• Instructions to follow:
What is needed is a verbatim copy of each record below.

[Dataset content — start]

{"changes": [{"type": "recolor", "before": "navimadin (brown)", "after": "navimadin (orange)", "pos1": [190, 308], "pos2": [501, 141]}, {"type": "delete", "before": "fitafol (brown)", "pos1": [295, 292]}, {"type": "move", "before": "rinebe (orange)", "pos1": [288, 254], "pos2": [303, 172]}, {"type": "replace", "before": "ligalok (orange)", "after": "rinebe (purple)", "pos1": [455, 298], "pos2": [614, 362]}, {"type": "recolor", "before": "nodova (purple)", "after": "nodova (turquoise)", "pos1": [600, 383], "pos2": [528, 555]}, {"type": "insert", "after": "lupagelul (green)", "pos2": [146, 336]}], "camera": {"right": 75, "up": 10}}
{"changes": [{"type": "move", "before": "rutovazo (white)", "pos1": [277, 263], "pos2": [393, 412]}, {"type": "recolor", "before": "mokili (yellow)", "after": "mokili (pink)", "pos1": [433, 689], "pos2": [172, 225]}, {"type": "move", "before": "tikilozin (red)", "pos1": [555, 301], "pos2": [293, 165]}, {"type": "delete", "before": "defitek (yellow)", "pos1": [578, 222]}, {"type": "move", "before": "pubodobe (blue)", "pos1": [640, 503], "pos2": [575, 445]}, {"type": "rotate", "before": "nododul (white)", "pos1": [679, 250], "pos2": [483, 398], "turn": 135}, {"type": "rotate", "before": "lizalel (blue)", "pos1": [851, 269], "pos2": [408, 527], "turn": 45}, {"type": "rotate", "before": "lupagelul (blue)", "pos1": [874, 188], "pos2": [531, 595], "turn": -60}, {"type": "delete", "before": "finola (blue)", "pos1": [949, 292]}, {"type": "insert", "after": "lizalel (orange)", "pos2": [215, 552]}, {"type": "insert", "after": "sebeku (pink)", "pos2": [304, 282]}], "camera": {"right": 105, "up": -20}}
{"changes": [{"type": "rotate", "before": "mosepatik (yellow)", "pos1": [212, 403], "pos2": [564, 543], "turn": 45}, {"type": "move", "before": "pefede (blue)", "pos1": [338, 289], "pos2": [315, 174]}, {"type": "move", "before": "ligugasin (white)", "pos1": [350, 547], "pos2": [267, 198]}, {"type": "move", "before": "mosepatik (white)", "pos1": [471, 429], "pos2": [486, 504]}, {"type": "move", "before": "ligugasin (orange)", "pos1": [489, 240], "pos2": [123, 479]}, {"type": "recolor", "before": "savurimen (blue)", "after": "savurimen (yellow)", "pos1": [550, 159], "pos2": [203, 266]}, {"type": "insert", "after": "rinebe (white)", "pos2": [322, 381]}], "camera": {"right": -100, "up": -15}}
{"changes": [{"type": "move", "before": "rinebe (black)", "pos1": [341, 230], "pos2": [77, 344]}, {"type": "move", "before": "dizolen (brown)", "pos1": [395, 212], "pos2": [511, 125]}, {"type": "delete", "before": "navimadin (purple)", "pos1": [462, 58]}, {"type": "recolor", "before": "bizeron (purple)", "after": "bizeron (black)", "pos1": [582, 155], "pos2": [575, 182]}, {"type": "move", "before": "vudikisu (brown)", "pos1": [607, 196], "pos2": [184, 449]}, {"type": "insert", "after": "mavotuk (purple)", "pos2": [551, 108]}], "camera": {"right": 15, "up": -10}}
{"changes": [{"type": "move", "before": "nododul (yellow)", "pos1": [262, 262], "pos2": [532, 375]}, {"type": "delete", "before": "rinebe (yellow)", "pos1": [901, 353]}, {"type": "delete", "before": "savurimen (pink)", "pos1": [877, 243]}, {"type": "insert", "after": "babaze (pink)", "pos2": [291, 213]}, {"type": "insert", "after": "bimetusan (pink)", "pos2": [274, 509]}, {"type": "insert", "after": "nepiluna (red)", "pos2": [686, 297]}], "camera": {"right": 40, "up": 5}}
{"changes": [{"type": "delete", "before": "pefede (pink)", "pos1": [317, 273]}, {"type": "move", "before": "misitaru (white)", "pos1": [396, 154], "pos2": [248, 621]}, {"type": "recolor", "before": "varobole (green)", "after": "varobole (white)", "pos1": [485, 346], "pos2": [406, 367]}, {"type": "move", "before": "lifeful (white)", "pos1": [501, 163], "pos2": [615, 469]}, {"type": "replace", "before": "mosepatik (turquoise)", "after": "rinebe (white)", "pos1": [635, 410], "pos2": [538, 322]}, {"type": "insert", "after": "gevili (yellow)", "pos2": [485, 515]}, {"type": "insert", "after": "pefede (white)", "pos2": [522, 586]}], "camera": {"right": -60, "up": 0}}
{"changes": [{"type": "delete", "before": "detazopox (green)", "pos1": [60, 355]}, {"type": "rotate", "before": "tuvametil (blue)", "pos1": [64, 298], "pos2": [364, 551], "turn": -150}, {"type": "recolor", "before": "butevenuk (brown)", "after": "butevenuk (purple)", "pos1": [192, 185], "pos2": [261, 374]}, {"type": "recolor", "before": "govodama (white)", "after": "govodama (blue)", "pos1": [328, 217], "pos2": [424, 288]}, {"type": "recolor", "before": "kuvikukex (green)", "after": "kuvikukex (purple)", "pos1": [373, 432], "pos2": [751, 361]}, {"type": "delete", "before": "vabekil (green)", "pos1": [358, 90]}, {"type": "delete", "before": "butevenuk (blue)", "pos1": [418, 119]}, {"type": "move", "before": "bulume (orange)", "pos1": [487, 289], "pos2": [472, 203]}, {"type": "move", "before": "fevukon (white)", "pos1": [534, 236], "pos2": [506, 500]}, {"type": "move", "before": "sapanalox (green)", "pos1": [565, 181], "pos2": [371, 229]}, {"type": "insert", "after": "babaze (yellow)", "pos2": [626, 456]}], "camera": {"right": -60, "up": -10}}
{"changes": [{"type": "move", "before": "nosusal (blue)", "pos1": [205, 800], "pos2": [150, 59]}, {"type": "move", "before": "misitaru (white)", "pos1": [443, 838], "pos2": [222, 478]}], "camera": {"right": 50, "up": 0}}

[Dataset content — finish]

• Written reply:
{"changes": [{"type": "recolor", "before": "navimadin (brown)", "after": "navimadin (orange)", "pos1": [190, 308], "pos2": [501, 141]}, {"type": "delete", "before": "fitafol (brown)", "pos1": [295, 292]}, {"type": "move", "before": "rinebe (orange)", "pos1": [288, 254], "pos2": [303, 172]}, {"type": "replace", "before": "ligalok (orange)", "after": "rinebe (purple)", "pos1": [455, 298], "pos2": [614, 362]}, {"type": "recolor", "before": "nodova (purple)", "after": "nodova (turquoise)", "pos1": [600, 383], "pos2": [528, 555]}, {"type": "insert", "after": "lupagelul (green)", "pos2": [146, 336]}], "camera": {"right": 75, "up": 10}}
{"changes": [{"type": "move", "before": "rutovazo (white)", "pos1": [277, 263], "pos2": [393, 412]}, {"type": "recolor", "before": "mokili (yellow)", "after": "mokili (pink)", "pos1": [433, 689], "pos2": [172, 225]}, {"type": "move", "before": "tikilozin (red)", "pos1": [555, 301], "pos2": [293, 165]}, {"type": "delete", "before": "defitek (yellow)", "pos1": [578, 222]}, {"type": "move", "before": "pubodobe (blue)", "pos1": [640, 503], "pos2": [575, 445]}, {"type": "rotate", "before": "nododul (white)", "pos1": [679, 250], "pos2": [483, 398], "turn": 135}, {"type": "rotate", "before": "lizalel (blue)", "pos1": [851, 269], "pos2": [408, 527], "turn": 45}, {"type": "rotate", "before": "lupagelul (blue)", "pos1": [874, 188], "pos2": [531, 595], "turn": -60}, {"type": "delete", "before": "finola (blue)", "pos1": [949, 292]}, {"type": "insert", "after": "lizalel (orange)", "pos2": [215, 552]}, {"type": "insert", "after": "sebeku (pink)", "pos2": [304, 282]}], "camera": {"right": 105, "up": -20}}
{"changes": [{"type": "rotate", "before": "mosepatik (yellow)", "pos1": [212, 403], "pos2": [564, 543], "turn": 45}, {"type": "move", "before": "pefede (blue)", "pos1": [338, 289], "pos2": [315, 174]}, {"type": "move", "before": "ligugasin (white)", "pos1": [350, 547], "pos2": [267, 198]}, {"type": "move", "before": "mosepatik (white)", "pos1": [471, 429], "pos2": [486, 504]}, {"type": "move", "before": "ligugasin (orange)", "pos1": [489, 240], "pos2": [123, 479]}, {"type": "recolor", "before": "savurimen (blue)", "after": "savurimen (yellow)", "pos1": [550, 159], "pos2": [203, 266]}, {"type": "insert", "after": "rinebe (white)", "pos2": [322, 381]}], "camera": {"right": -100, "up": -15}}
{"changes": [{"type": "move", "before": "rinebe (black)", "pos1": [341, 230], "pos2": [77, 344]}, {"type": "move", "before": "dizolen (brown)", "pos1": [395, 212], "pos2": [511, 125]}, {"type": "delete", "before": "navimadin (purple)", "pos1": [462, 58]}, {"type": "recolor", "before": "bizeron (purple)", "after": "bizeron (black)", "pos1": [582, 155], "pos2": [575, 182]}, {"type": "move", "before": "vudikisu (brown)", "pos1": [607, 196], "pos2": [184, 449]}, {"type": "insert", "after": "mavotuk (purple)", "pos2": [551, 108]}], "camera": {"right": 15, "up": -10}}
{"changes": [{"type": "move", "before": "nododul (yellow)", "pos1": [262, 262], "pos2": [532, 375]}, {"type": "delete", "before": "rinebe (yellow)", "pos1": [901, 353]}, {"type": "delete", "before": "savurimen (pink)", "pos1": [877, 243]}, {"type": "insert", "after": "babaze (pink)", "pos2": [291, 213]}, {"type": "insert", "after": "bimetusan (pink)", "pos2": [274, 509]}, {"type": "insert", "after": "nepiluna (red)", "pos2": [686, 297]}], "camera": {"right": 40, "up": 5}}
{"changes": [{"type": "delete", "before": "pefede (pink)", "pos1": [317, 273]}, {"type": "move", "before": "misitaru (white)", "pos1": [396, 154], "pos2": [248, 621]}, {"type": "recolor", "before": "varobole (green)", "after": "varobole (white)", "pos1": [485, 346], "pos2": [406, 367]}, {"type": "move", "before": "lifeful (white)", "pos1": [501, 163], "pos2": [615, 469]}, {"type": "replace", "before": "mosepatik (turquoise)", "after": "rinebe (white)", "pos1": [635, 410], "pos2": [538, 322]}, {"type": "insert", "after": "gevili (yellow)", "pos2": [485, 515]}, {"type": "insert", "after": "pefede (white)", "pos2": [522, 586]}], "camera": {"right": -60, "up": 0}}
{"changes": [{"type": "delete", "before": "detazopox (green)", "pos1": [60, 355]}, {"type": "rotate", "before": "tuvametil (blue)", "pos1": [64, 298], "pos2": [364, 551], "turn": -150}, {"type": "recolor", "before": "butevenuk (brown)", "after": "butevenuk (purple)", "pos1": [192, 185], "pos2": [261, 374]}, {"type": "recolor", "before": "govodama (white)", "after": "govodama (blue)", "pos1": [328, 217], "pos2": [424, 288]}, {"type": "recolor", "before": "kuvikukex (green)", "after": "kuvikukex (purple)", "pos1": [373, 432], "pos2": [751, 361]}, {"type": "delete", "before": "vabekil (green)", "pos1": [358, 90]}, {"type": "delete", "before": "butevenuk (blue)", "pos1": [418, 119]}, {"type": "move", "before": "bulume (orange)", "pos1": [487, 289], "pos2": [472, 203]}, {"type": "move", "before": "fevukon (white)", "pos1": [534, 236], "pos2": [506, 500]}, {"type": "move", "before": "sapanalox (green)", "pos1": [565, 181], "pos2": [371, 229]}, {"type": "insert", "after": "babaze (yellow)", "pos2": [626, 456]}], "camera": {"right": -60, "up": -10}}
{"changes": [{"type": "move", "before": "nosusal (blue)", "pos1": [205, 800], "pos2": [150, 59]}, {"type": "move", "before": "misitaru (white)", "pos1": [443, 838], "pos2": [222, 478]}], "camera": {"right": 50, "up": 0}}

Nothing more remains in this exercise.